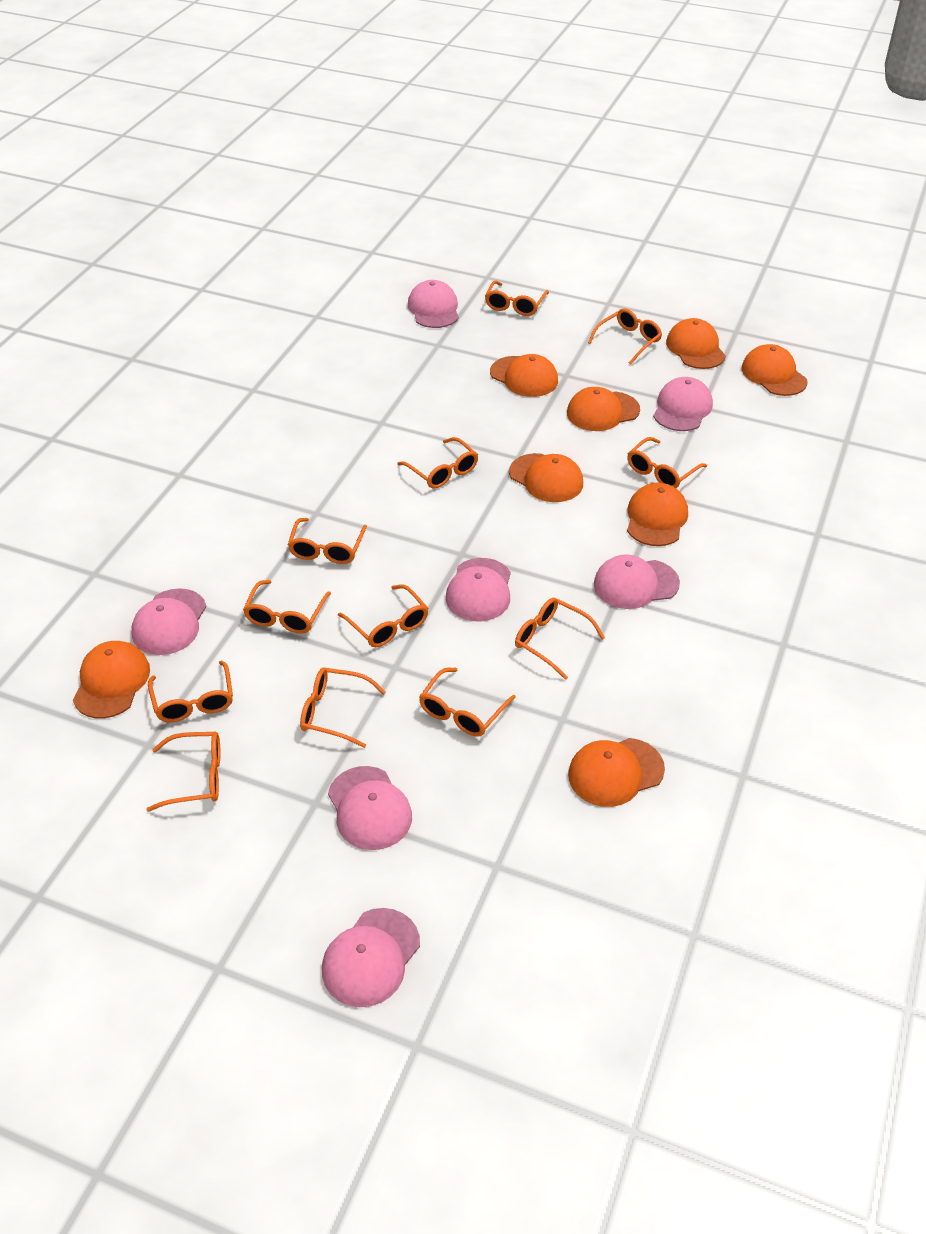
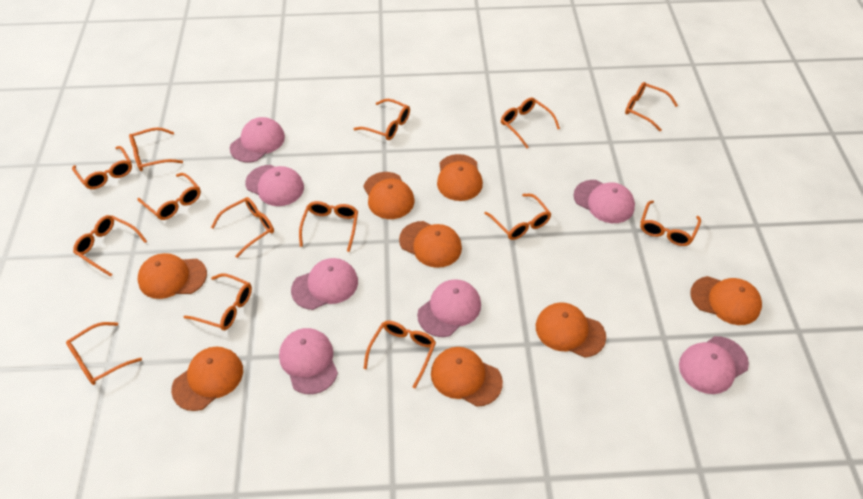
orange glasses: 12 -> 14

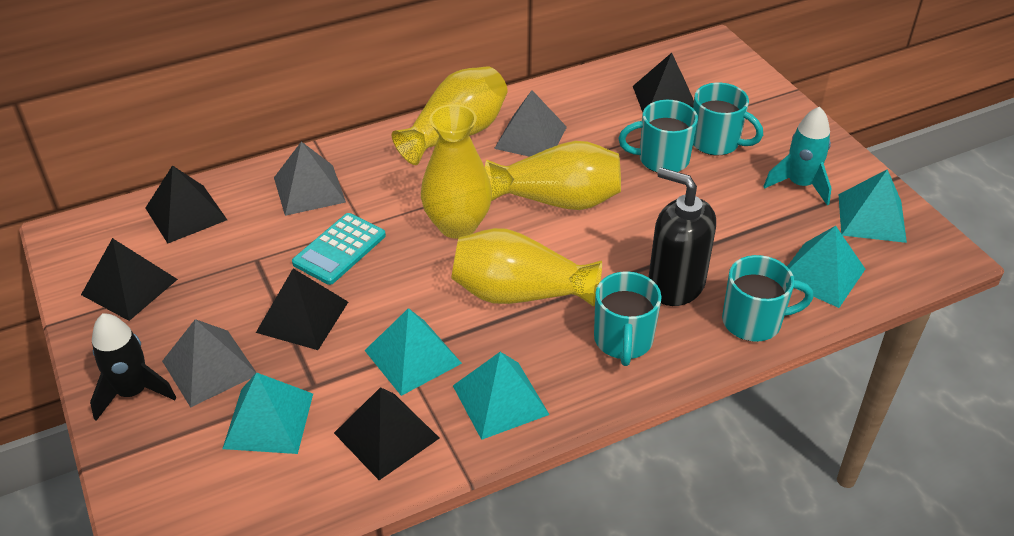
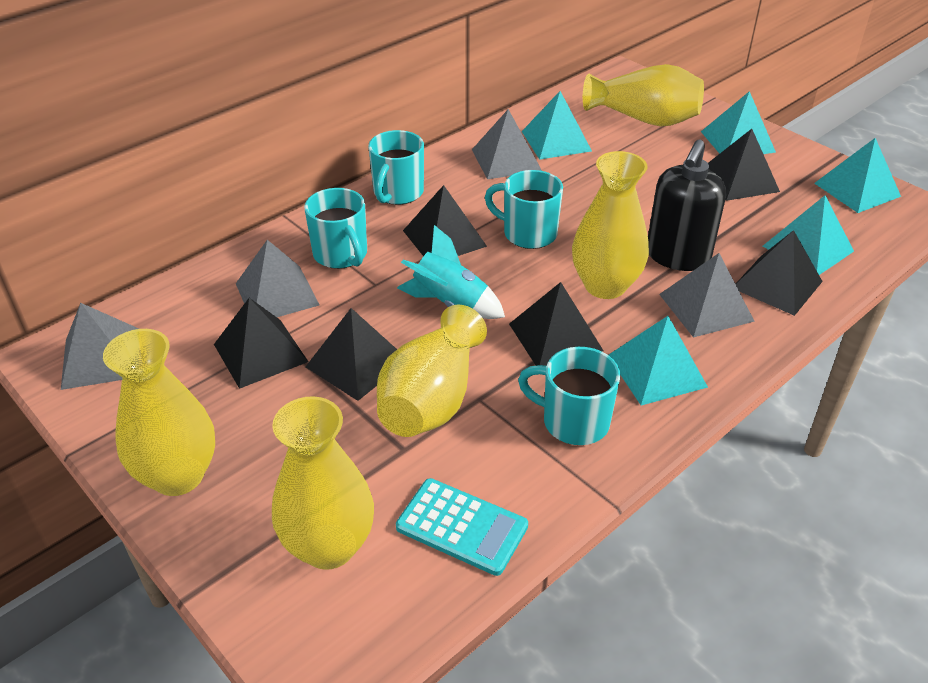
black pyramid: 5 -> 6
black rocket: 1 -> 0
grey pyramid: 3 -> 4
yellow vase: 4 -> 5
____
YOUR TASK
Give the entries again exactly, but skip every image.

WRITTEN ANSWER
orange glasses: 12 -> 14

black pyramid: 5 -> 6
black rocket: 1 -> 0
grey pyramid: 3 -> 4
yellow vase: 4 -> 5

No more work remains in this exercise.